**Stored records**.
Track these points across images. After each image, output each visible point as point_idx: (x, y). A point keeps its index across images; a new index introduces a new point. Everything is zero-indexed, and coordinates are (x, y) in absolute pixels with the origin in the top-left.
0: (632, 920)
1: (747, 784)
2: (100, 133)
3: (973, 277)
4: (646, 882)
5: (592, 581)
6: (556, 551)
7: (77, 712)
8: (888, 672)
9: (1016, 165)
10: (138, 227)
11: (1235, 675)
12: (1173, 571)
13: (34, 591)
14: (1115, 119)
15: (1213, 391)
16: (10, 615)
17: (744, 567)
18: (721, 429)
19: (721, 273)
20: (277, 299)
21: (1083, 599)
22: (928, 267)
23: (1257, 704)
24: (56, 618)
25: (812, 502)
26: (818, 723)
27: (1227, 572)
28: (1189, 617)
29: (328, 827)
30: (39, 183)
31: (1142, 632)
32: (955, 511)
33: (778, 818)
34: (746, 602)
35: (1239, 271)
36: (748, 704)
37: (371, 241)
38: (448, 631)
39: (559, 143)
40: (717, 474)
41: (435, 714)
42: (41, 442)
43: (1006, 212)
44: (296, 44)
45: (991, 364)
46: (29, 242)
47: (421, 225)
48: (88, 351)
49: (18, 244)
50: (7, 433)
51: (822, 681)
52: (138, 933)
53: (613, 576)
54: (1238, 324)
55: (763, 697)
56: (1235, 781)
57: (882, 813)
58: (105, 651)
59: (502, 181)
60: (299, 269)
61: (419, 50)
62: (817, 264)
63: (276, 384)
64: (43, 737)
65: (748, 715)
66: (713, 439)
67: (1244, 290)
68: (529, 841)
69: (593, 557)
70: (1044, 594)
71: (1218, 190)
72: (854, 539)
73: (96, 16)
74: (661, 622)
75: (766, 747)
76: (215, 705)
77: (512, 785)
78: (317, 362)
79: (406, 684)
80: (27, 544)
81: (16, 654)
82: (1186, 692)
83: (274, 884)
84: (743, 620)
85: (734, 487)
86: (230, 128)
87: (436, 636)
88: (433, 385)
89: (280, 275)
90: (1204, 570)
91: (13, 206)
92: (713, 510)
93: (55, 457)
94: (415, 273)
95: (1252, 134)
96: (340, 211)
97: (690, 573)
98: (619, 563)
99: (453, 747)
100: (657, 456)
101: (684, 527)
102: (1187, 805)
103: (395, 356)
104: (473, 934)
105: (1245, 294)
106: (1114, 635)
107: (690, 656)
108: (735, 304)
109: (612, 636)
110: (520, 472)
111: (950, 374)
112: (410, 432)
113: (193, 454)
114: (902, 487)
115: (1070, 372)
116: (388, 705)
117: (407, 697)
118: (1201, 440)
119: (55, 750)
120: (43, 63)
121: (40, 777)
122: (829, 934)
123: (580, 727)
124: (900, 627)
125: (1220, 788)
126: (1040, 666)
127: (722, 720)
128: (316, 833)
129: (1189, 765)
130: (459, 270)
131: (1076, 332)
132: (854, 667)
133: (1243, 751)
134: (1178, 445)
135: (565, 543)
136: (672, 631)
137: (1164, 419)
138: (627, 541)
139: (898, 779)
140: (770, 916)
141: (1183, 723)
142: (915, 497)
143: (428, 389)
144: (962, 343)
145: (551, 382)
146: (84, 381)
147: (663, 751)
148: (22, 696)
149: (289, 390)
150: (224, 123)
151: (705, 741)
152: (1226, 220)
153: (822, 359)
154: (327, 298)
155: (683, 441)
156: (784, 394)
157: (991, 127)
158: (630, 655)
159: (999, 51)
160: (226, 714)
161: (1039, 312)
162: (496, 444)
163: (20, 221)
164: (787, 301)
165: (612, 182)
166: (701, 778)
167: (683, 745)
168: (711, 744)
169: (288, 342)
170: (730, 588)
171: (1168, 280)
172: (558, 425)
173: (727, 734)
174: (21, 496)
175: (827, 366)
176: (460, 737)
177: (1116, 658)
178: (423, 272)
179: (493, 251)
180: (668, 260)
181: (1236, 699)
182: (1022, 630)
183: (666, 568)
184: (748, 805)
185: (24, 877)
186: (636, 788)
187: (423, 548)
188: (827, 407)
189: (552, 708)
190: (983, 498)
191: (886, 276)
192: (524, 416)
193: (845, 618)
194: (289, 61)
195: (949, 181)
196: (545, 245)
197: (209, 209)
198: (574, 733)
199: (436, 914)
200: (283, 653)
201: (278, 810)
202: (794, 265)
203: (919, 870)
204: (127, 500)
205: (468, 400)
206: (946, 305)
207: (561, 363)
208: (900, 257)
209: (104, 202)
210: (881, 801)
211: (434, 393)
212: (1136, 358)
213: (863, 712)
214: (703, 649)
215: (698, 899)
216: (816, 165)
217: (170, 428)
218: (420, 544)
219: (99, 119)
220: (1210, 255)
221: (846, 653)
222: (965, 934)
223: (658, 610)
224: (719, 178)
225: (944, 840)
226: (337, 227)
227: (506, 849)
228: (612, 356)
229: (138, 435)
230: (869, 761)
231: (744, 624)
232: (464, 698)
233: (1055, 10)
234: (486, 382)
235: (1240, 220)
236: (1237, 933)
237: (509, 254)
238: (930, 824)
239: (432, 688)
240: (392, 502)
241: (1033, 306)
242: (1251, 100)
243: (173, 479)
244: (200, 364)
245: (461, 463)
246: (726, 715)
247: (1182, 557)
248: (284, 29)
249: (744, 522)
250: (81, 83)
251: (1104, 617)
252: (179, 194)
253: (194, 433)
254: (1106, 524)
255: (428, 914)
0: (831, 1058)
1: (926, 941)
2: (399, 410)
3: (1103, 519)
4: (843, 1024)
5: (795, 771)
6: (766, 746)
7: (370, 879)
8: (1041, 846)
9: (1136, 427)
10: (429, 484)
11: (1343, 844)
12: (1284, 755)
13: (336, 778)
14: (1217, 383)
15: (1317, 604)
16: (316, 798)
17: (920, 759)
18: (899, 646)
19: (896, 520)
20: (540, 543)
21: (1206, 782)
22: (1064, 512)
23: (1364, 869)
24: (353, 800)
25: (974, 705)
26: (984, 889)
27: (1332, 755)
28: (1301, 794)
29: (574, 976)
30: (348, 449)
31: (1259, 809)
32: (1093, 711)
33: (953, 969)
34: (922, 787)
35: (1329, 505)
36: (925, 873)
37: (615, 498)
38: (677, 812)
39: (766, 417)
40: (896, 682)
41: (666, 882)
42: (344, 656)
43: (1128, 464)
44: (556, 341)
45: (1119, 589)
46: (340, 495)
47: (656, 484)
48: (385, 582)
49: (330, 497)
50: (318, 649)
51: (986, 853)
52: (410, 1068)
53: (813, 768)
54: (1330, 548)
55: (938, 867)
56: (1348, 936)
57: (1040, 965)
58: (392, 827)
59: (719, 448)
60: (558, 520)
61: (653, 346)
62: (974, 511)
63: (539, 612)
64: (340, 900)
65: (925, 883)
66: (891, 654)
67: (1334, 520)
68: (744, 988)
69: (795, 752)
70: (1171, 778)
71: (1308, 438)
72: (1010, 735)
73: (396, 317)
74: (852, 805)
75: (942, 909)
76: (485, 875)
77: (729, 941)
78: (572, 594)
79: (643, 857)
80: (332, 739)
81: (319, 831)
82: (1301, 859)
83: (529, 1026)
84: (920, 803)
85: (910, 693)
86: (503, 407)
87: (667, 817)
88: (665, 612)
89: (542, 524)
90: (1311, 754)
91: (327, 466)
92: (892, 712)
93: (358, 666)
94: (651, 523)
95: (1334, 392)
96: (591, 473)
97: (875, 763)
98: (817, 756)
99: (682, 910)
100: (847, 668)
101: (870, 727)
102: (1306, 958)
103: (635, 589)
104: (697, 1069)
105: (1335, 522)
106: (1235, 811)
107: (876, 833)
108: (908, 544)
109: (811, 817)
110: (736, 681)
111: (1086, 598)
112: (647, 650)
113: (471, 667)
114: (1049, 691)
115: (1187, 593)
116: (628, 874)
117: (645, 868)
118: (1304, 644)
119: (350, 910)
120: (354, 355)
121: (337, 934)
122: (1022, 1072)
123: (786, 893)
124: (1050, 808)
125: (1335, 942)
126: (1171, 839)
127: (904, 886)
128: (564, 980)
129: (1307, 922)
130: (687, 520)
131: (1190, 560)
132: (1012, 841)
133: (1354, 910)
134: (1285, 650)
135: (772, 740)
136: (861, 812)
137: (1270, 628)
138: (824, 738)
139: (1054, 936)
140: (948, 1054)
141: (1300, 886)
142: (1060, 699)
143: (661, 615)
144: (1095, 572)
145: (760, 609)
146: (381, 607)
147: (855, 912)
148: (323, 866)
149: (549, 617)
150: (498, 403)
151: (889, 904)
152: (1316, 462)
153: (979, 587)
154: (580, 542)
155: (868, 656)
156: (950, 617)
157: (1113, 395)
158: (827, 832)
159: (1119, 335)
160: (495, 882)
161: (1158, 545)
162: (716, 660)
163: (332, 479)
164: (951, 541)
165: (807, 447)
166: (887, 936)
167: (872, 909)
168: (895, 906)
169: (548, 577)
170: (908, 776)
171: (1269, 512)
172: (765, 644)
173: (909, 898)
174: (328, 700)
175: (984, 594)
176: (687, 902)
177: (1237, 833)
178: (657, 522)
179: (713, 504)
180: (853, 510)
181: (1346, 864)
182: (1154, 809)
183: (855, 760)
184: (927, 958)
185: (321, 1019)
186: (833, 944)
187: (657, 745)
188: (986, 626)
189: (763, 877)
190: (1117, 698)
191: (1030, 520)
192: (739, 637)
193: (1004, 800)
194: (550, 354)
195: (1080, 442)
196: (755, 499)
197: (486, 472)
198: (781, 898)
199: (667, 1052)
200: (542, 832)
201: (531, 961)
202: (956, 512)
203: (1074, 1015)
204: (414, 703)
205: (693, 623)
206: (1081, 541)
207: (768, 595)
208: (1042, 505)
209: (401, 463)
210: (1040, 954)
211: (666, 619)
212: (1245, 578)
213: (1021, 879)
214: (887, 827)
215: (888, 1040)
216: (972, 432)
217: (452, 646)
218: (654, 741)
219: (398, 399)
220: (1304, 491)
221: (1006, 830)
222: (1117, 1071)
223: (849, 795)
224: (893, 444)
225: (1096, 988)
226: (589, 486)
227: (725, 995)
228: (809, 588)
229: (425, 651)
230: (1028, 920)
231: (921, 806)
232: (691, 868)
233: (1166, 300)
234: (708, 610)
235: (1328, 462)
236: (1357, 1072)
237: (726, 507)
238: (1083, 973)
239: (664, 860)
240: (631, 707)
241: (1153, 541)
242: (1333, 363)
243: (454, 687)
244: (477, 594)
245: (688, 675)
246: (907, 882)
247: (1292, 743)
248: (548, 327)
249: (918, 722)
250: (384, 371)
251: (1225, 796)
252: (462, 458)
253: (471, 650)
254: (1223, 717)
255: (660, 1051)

**Task requirements**. List each line of the records above that contains the string "across". Treat uppercase and lowercase as distinct.

**Solution below**.
Track these points across images. After each image, output each visible point as point_idx: (x, y). A point keeps its index across images; a new index introduces a new point. Everything is zero-indexed, and coordinates are (x, y) in absolute pixels with the origin in the top-left.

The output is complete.